++++ Supplied records ++++

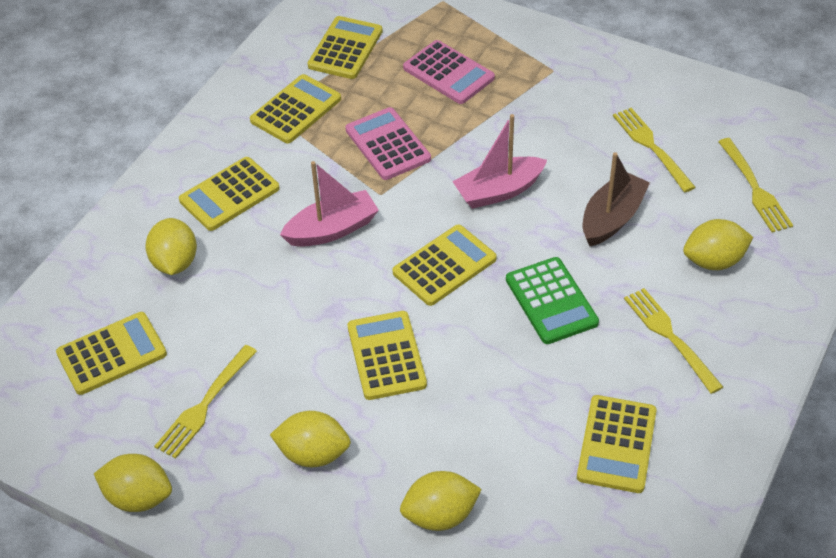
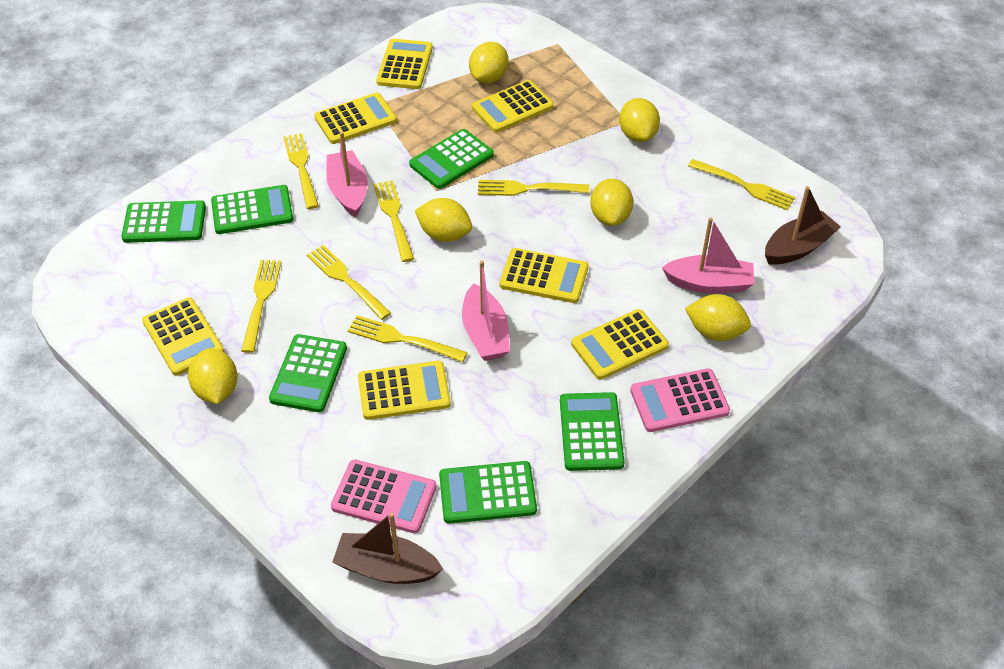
brown boat: 1 -> 2
green calculator: 1 -> 6
pink boat: 2 -> 3
yellow fork: 4 -> 7
yellow lemon: 5 -> 6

++++

Exercise directions:
Full copy, no pictures: write out each line of the data exactly as it stands.

Response area:
brown boat: 1 -> 2
green calculator: 1 -> 6
pink boat: 2 -> 3
yellow fork: 4 -> 7
yellow lemon: 5 -> 6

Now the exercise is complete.